Please quote exactly the lines below from the line containing "camera: 25 degrees left, 15 degrees down" to the line containing "(155, 254) = (153, 306): black", both lines included, and nothing else.

Listed entries:
+++
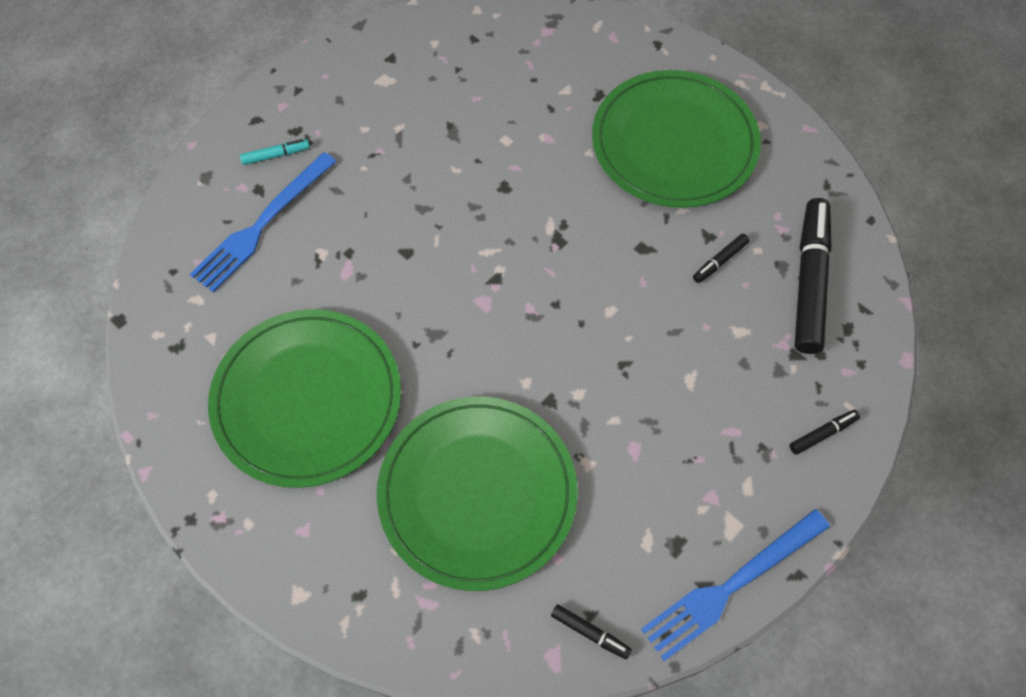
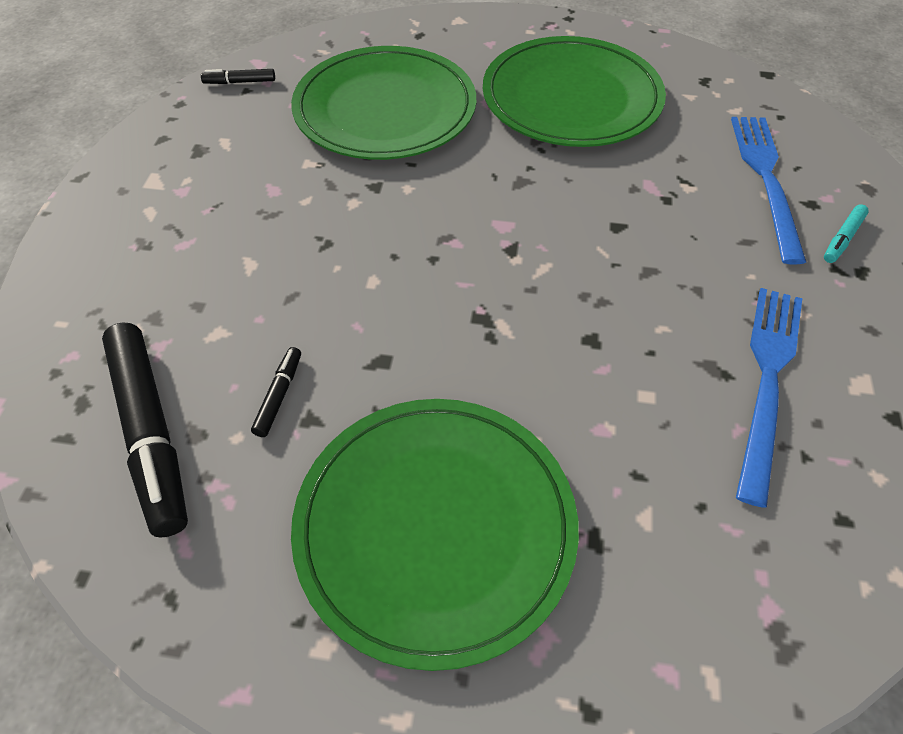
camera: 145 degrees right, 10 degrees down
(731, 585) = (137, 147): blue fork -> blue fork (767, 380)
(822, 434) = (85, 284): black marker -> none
+++
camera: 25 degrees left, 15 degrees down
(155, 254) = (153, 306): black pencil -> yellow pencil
+++
Output of the exercise:
camera: 25 degrees left, 15 degrees down
(155, 254) = (153, 306): black pencil -> yellow pencil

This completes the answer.